All records below are to be transcribed exactly, with every picture left out.

* _RECORDS PROVIDED_
────────────────────
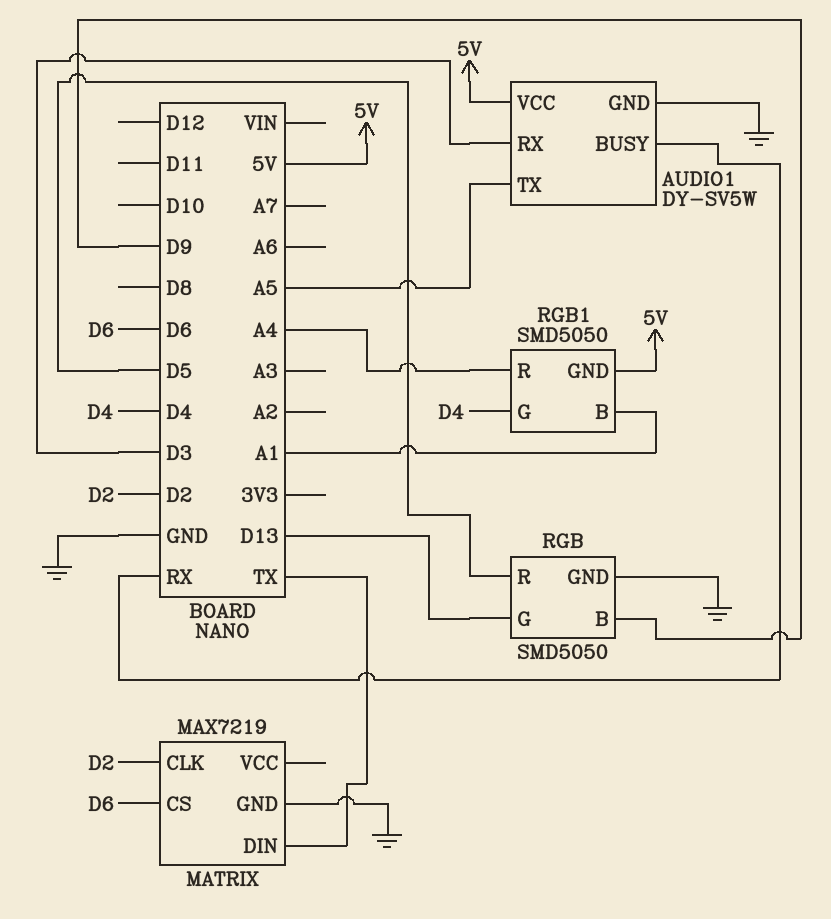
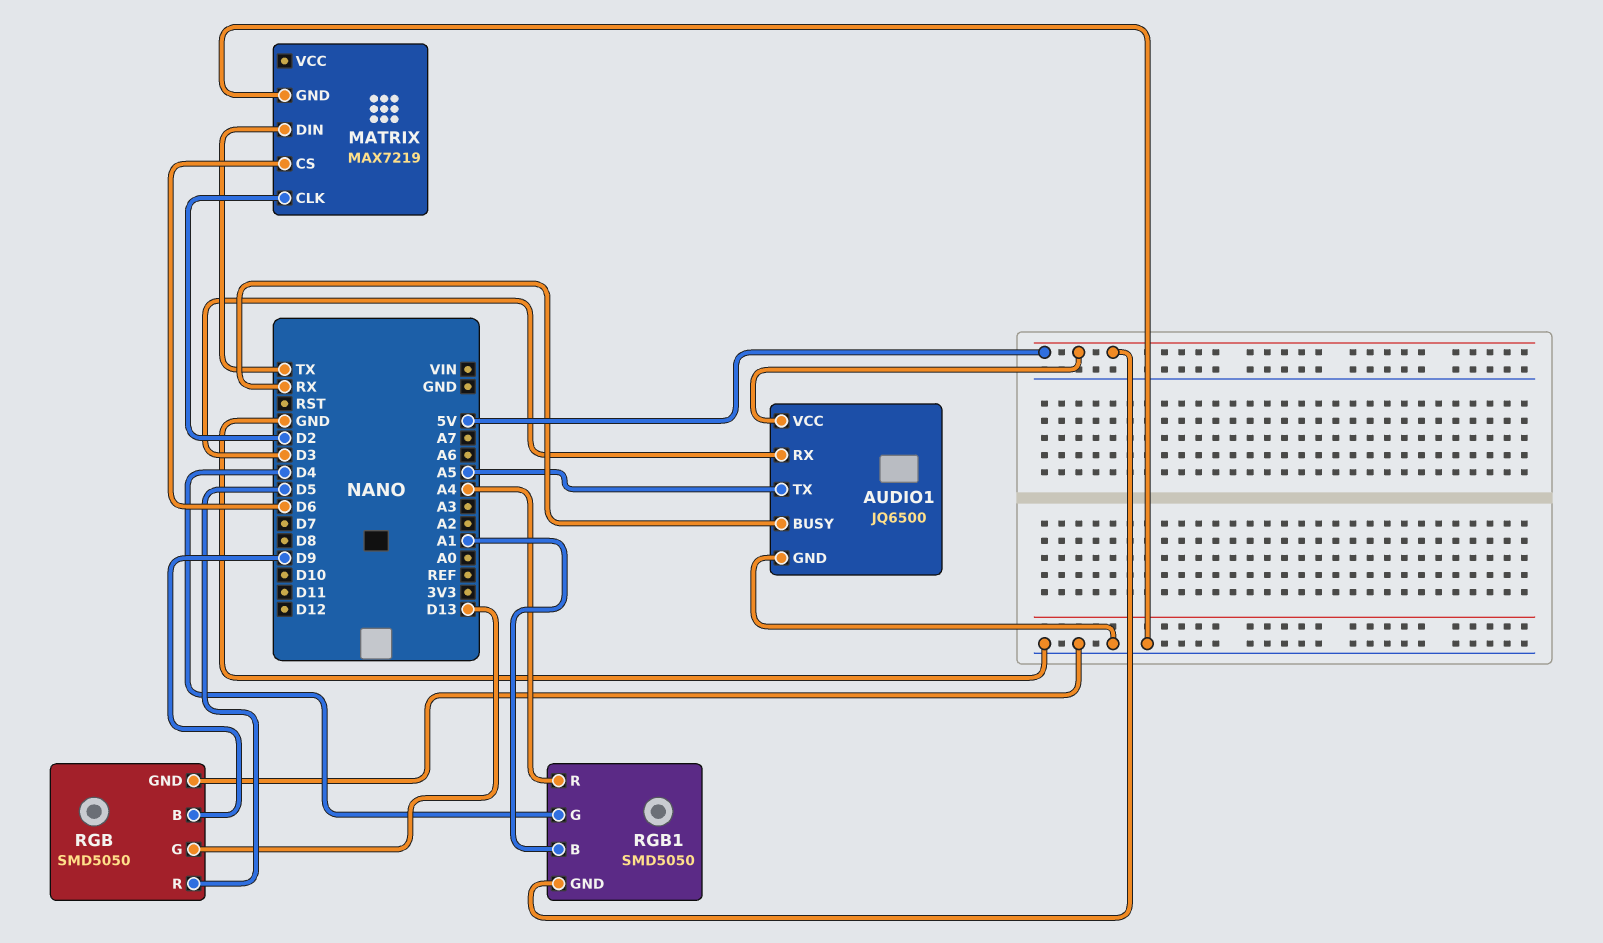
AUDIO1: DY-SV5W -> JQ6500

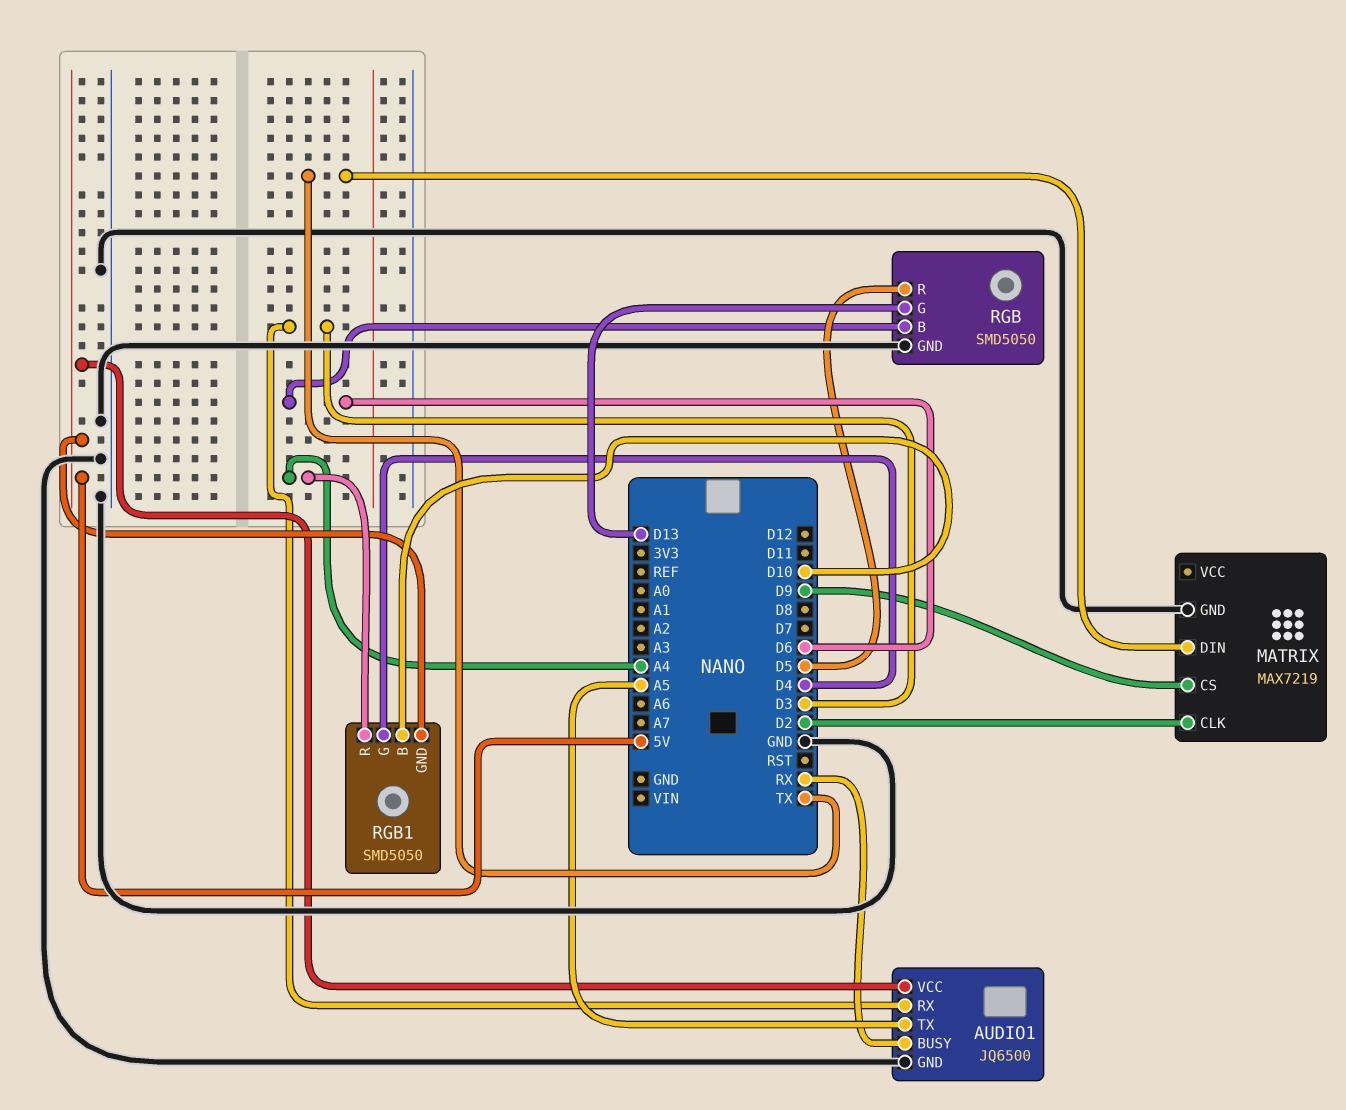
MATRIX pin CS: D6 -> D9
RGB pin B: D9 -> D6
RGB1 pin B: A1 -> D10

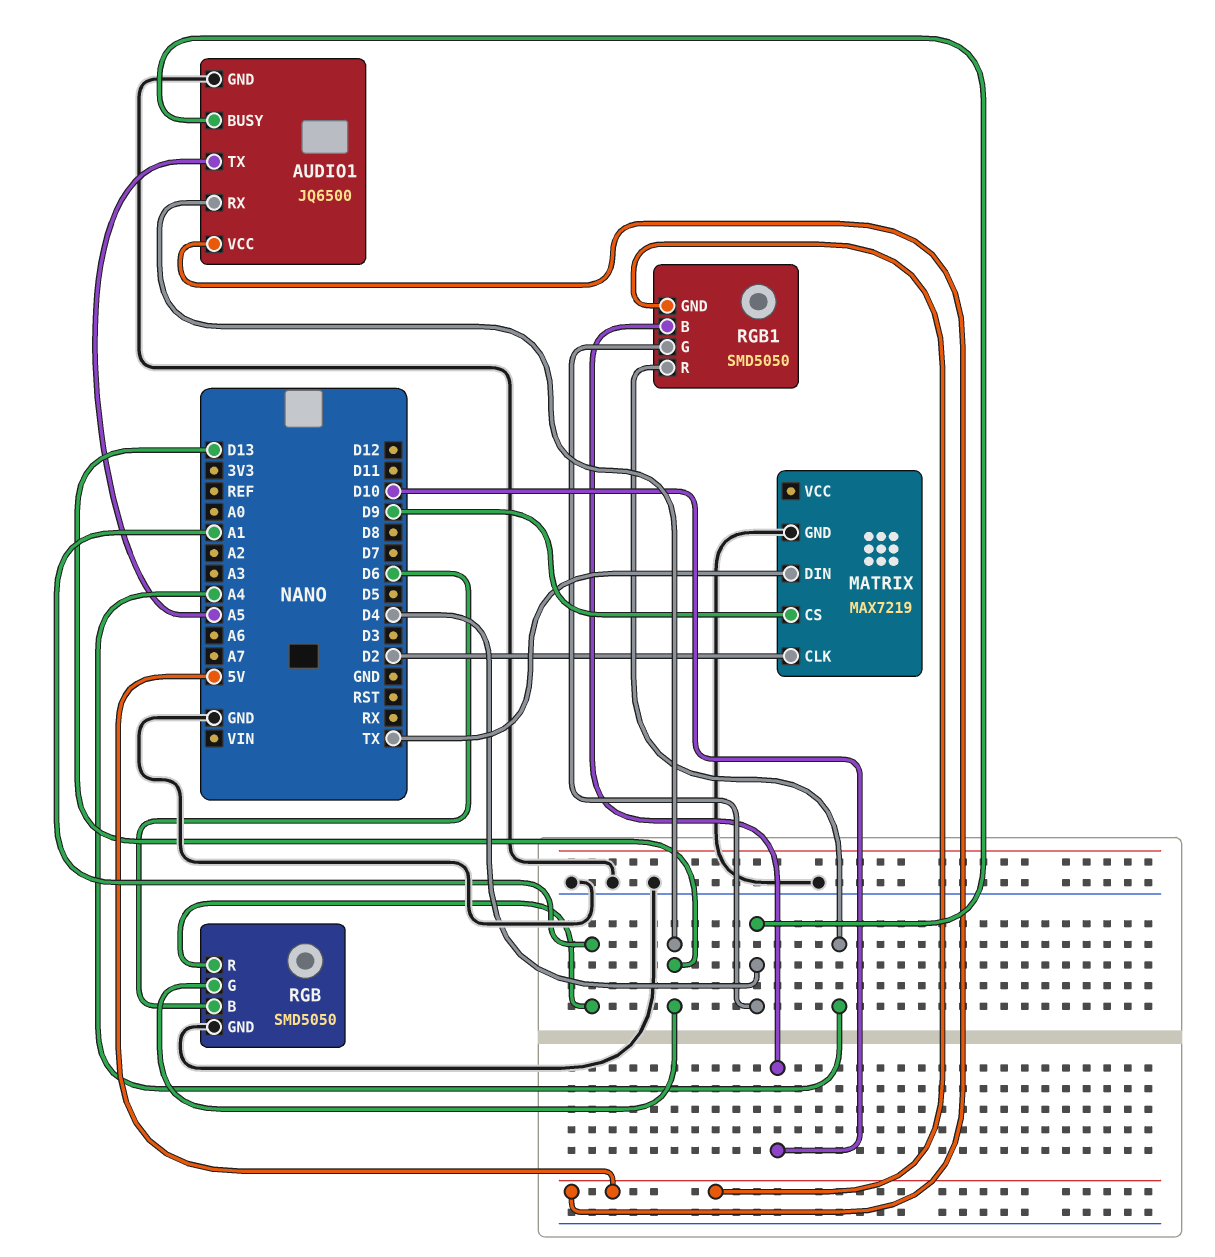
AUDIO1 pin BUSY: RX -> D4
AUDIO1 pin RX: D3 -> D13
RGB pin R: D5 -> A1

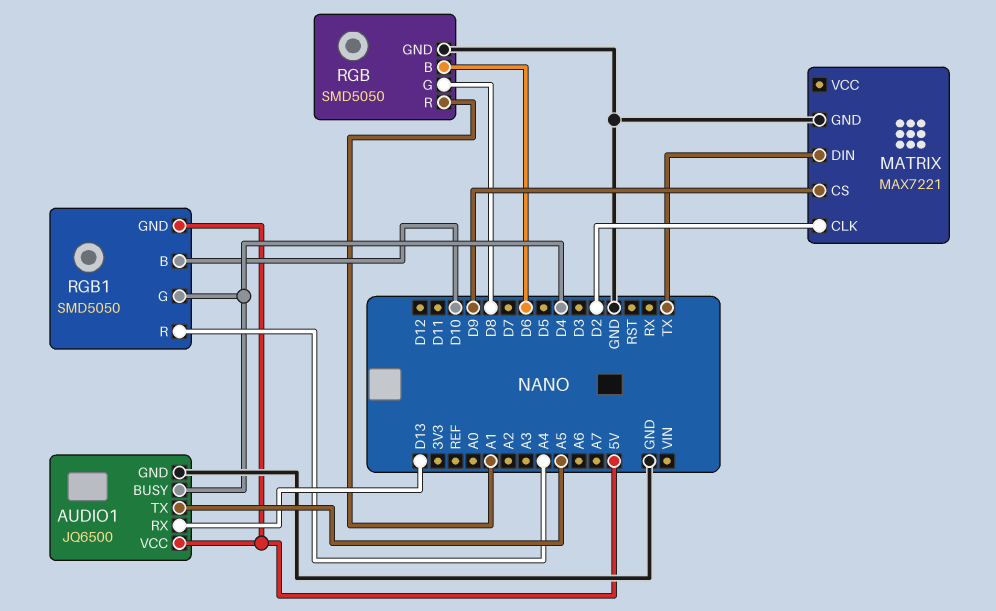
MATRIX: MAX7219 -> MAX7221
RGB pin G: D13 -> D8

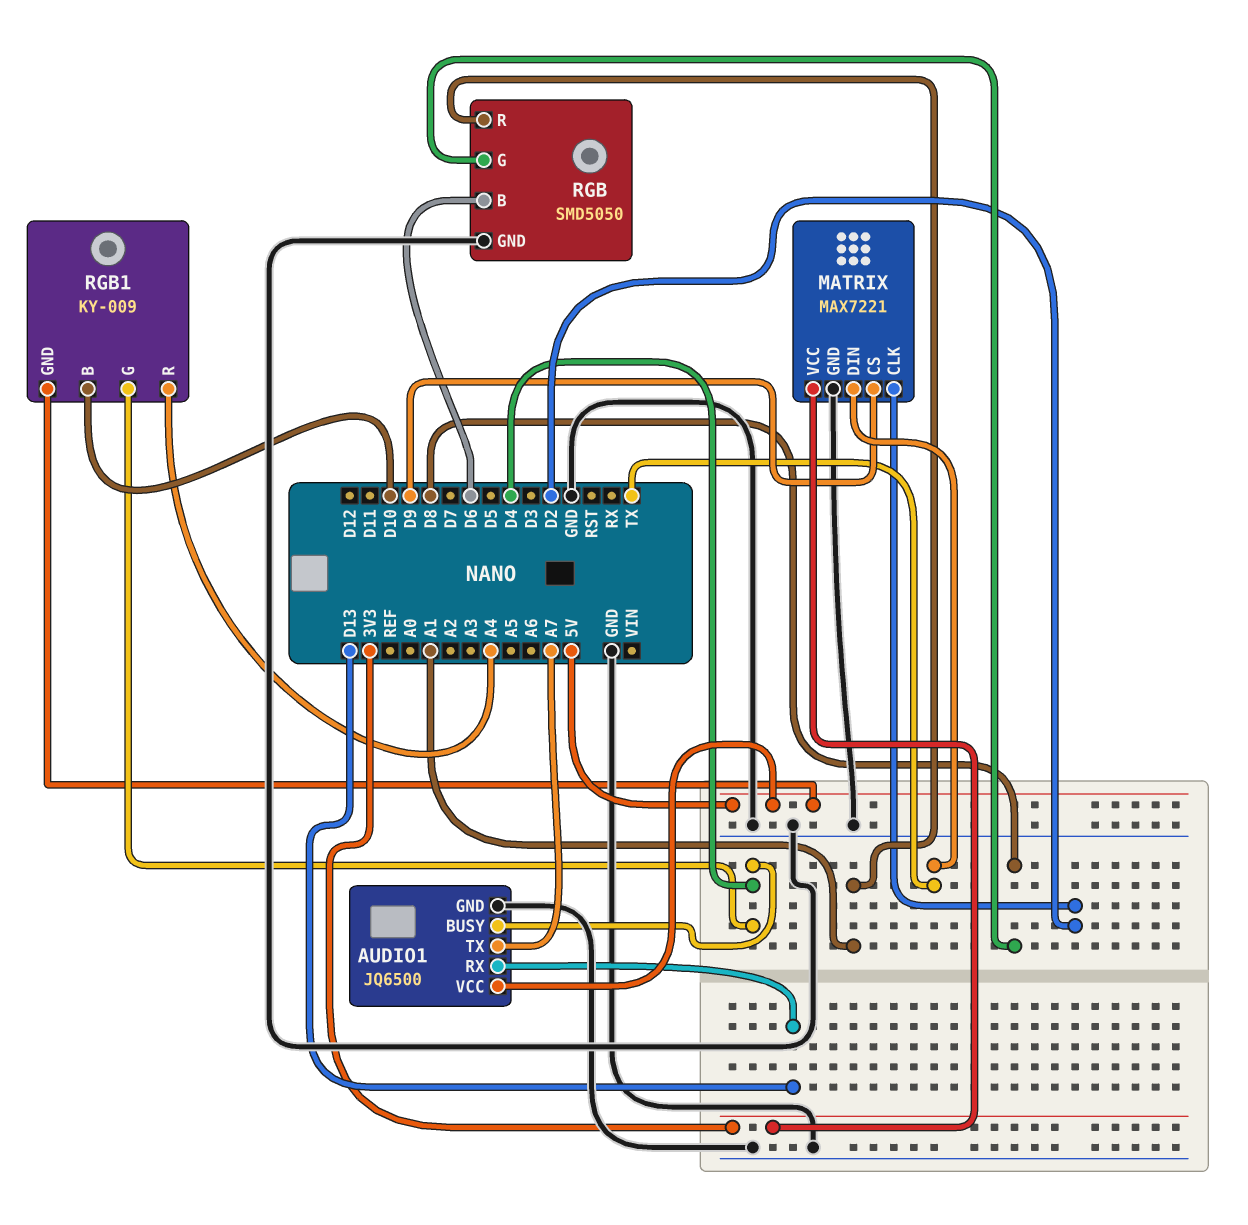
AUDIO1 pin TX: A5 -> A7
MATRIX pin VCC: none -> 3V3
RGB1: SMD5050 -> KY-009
────────────────────
* _WRITTEN RESPONSE_
AUDIO1: DY-SV5W -> JQ6500

MATRIX pin CS: D6 -> D9
RGB pin B: D9 -> D6
RGB1 pin B: A1 -> D10

AUDIO1 pin BUSY: RX -> D4
AUDIO1 pin RX: D3 -> D13
RGB pin R: D5 -> A1

MATRIX: MAX7219 -> MAX7221
RGB pin G: D13 -> D8

AUDIO1 pin TX: A5 -> A7
MATRIX pin VCC: none -> 3V3
RGB1: SMD5050 -> KY-009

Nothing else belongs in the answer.